▶ _Supplied entries_
# # # #

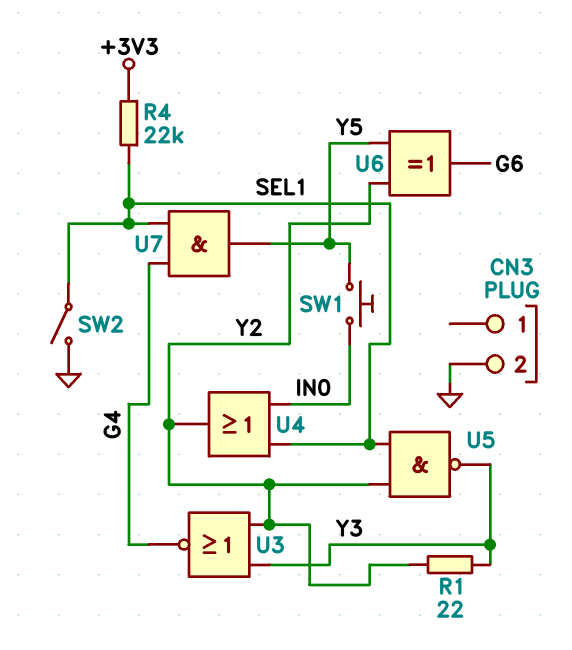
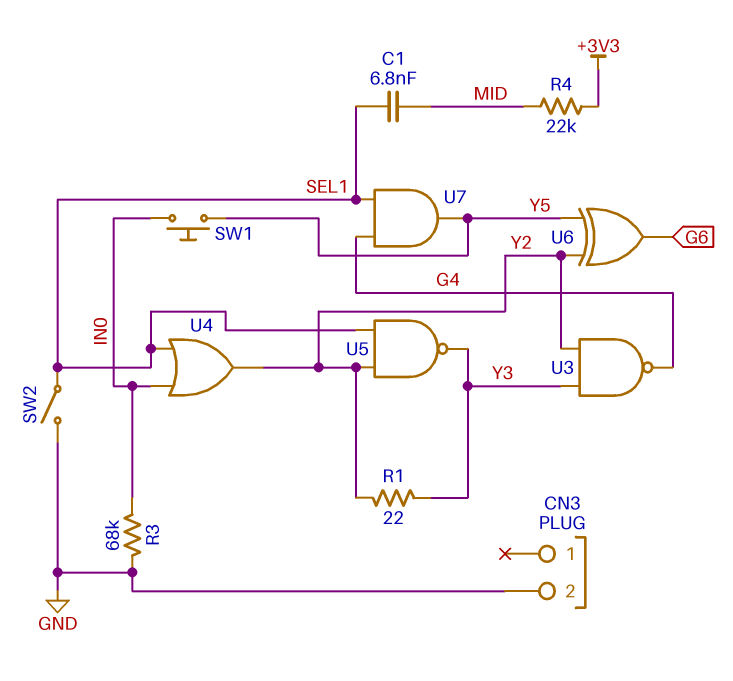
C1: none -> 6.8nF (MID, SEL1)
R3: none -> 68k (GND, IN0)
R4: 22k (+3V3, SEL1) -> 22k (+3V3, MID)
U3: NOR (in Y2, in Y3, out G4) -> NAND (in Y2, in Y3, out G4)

# # # #

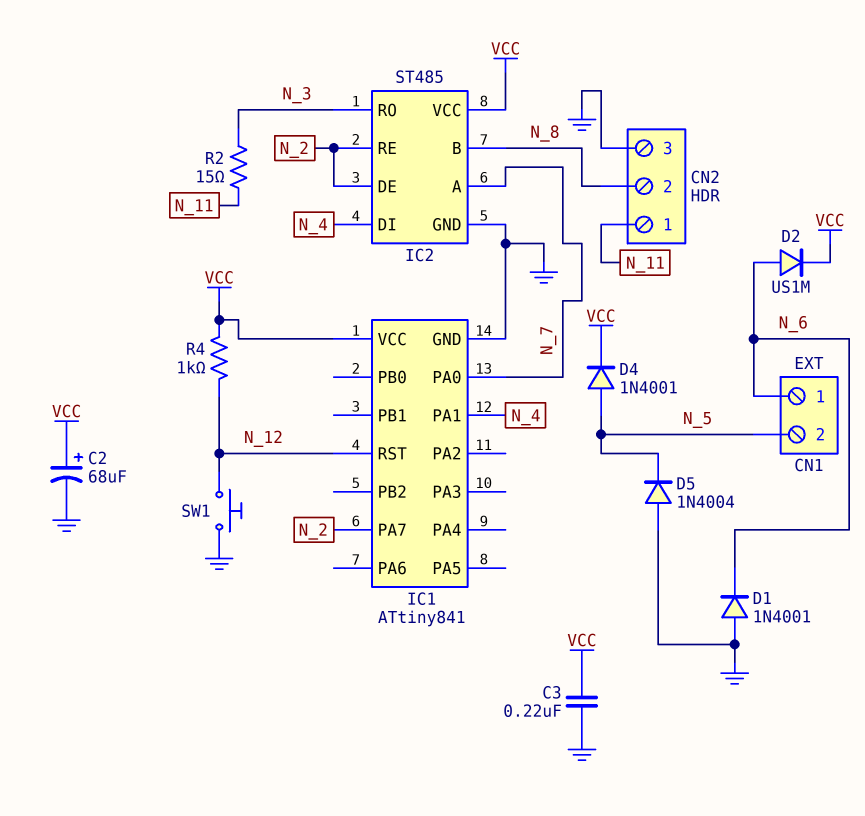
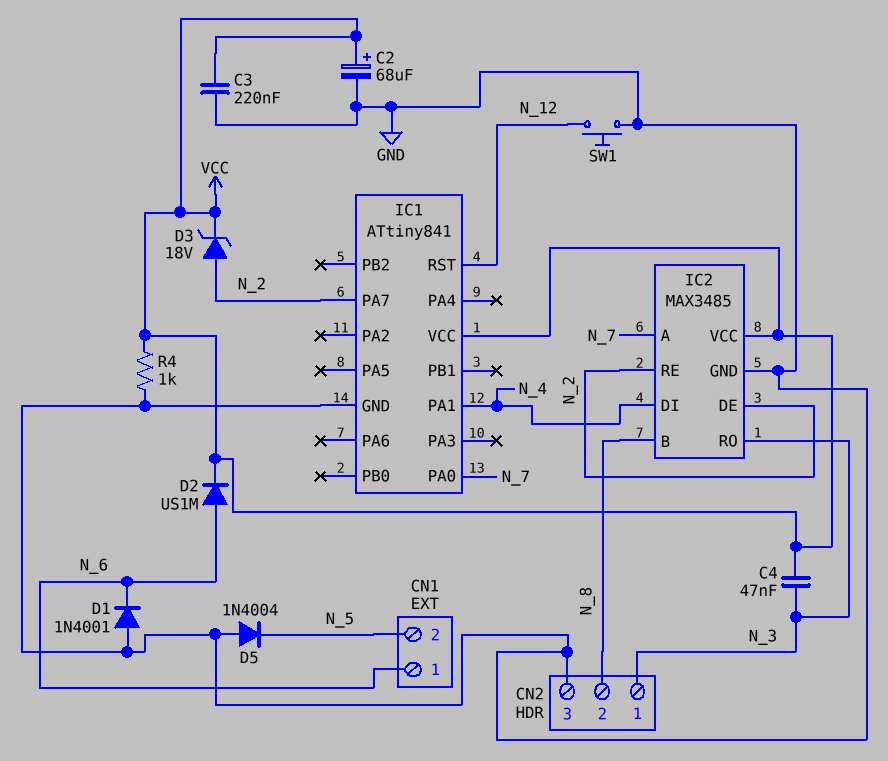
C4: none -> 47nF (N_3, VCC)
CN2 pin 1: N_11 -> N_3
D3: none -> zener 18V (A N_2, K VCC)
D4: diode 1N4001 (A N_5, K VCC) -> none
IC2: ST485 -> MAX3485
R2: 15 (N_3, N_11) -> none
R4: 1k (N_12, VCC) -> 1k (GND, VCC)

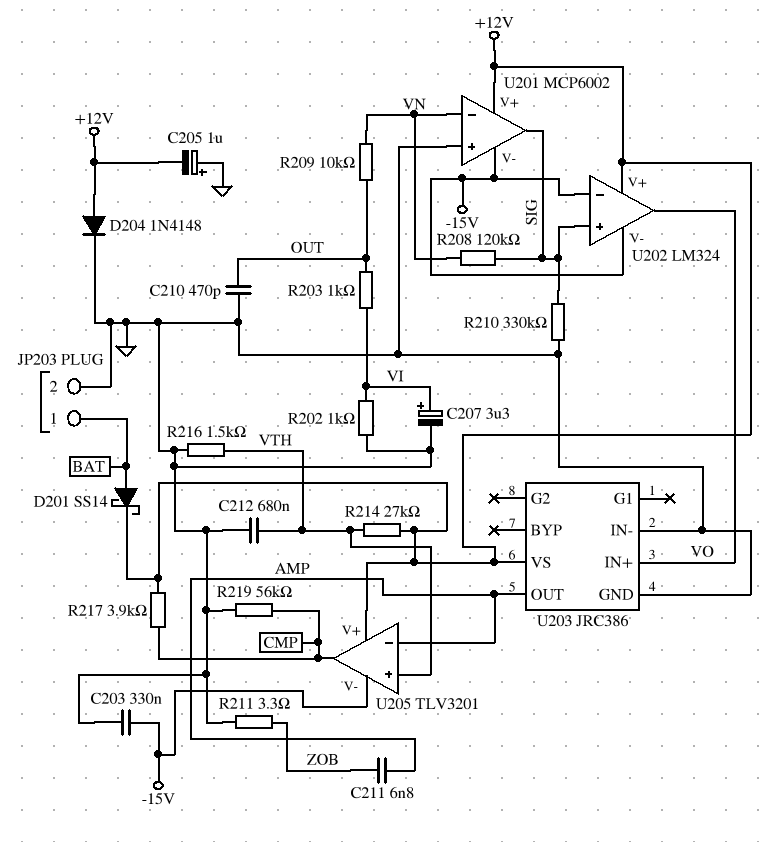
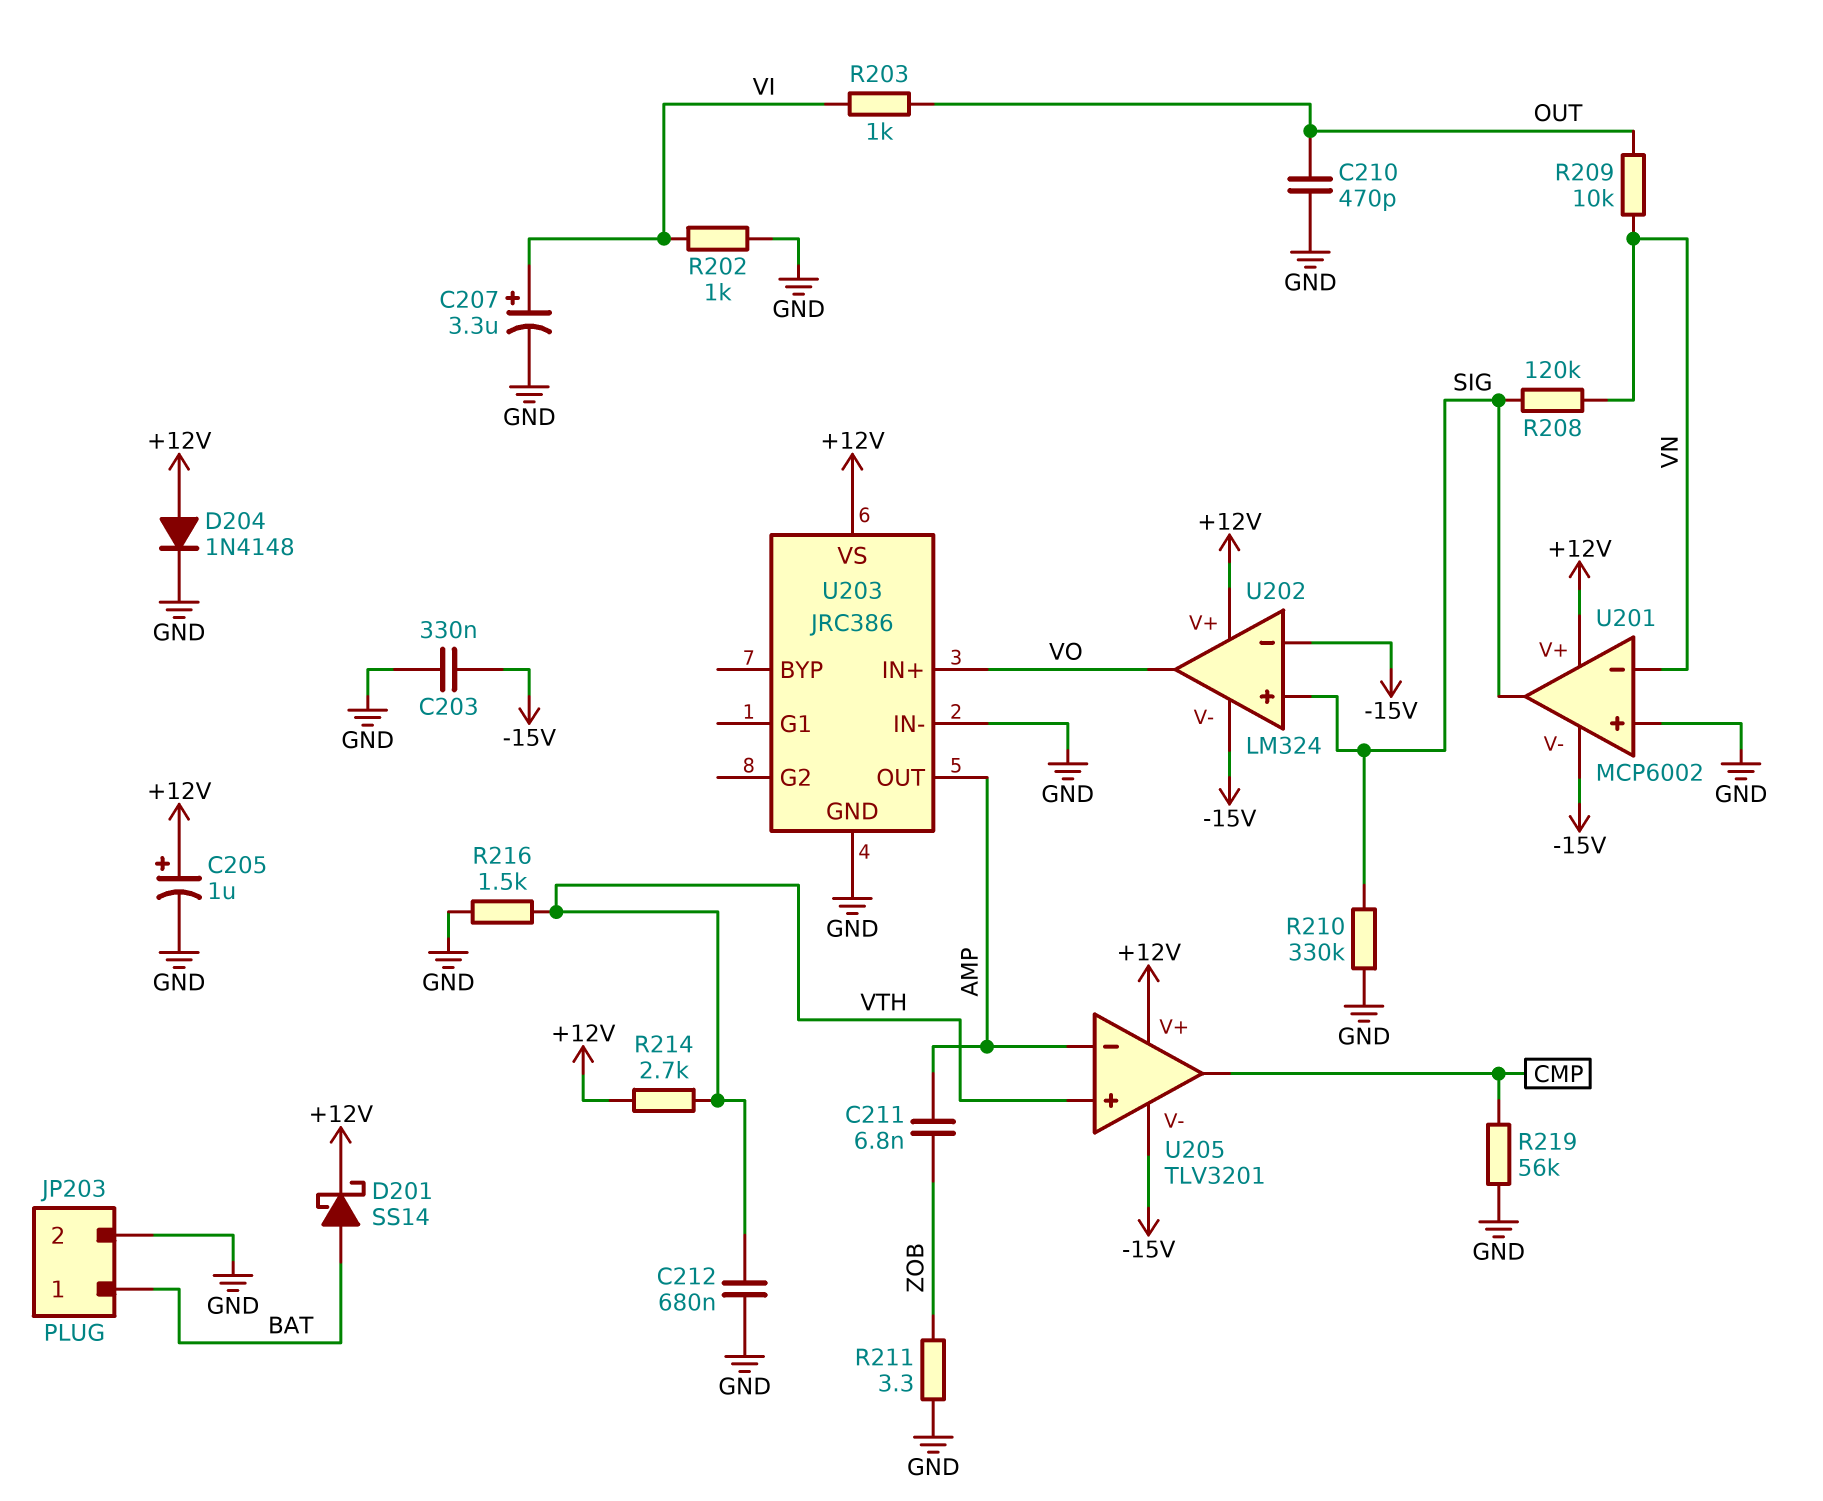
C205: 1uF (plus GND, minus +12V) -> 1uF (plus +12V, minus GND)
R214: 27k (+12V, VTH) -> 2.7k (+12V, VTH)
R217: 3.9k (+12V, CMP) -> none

# # # #

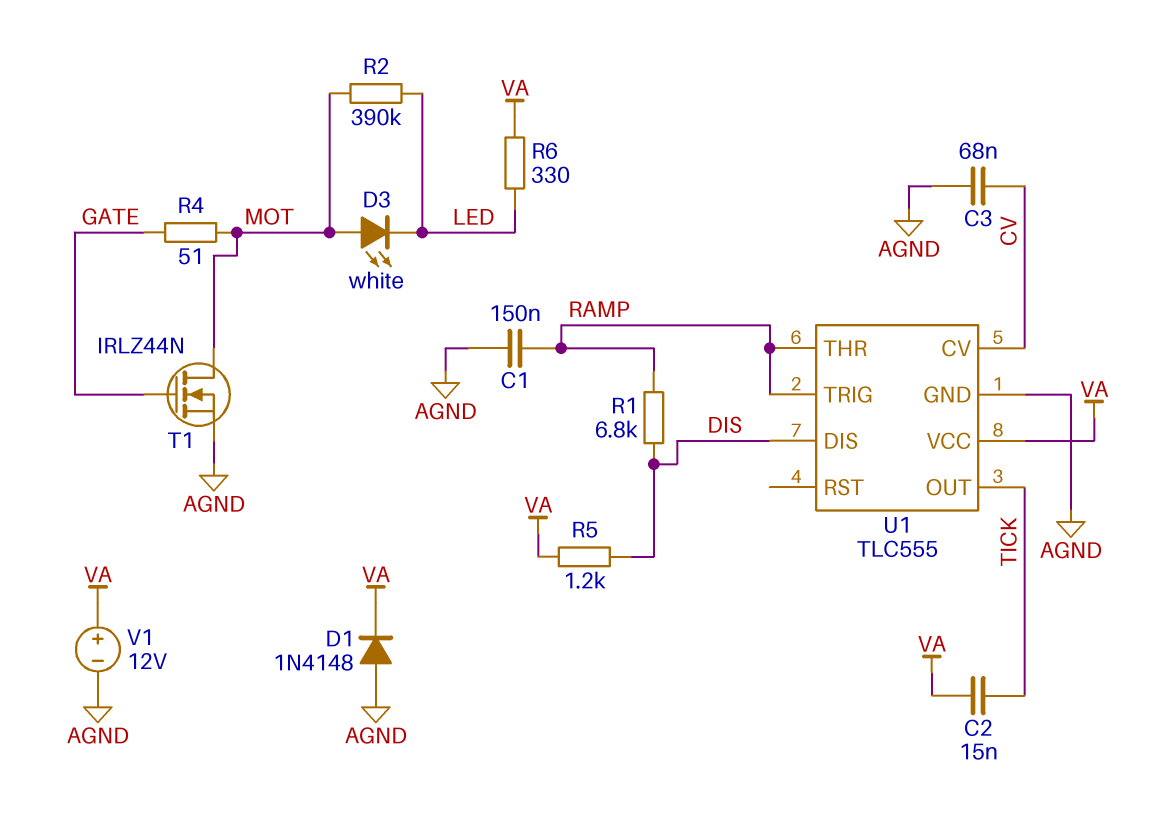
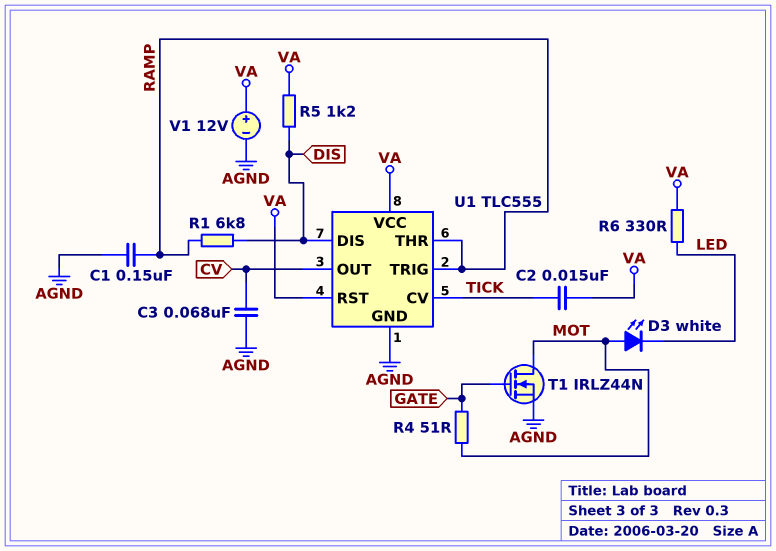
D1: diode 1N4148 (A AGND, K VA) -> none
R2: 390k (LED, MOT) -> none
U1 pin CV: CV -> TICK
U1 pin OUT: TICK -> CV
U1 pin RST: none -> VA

# # # #

▶ _Your goal_
Search the listing for the word "diode", and copy every line in which it is found.

▶ _Result for this exercise_
D4: diode 1N4001 (A N_5, K VCC) -> none
D1: diode 1N4148 (A AGND, K VA) -> none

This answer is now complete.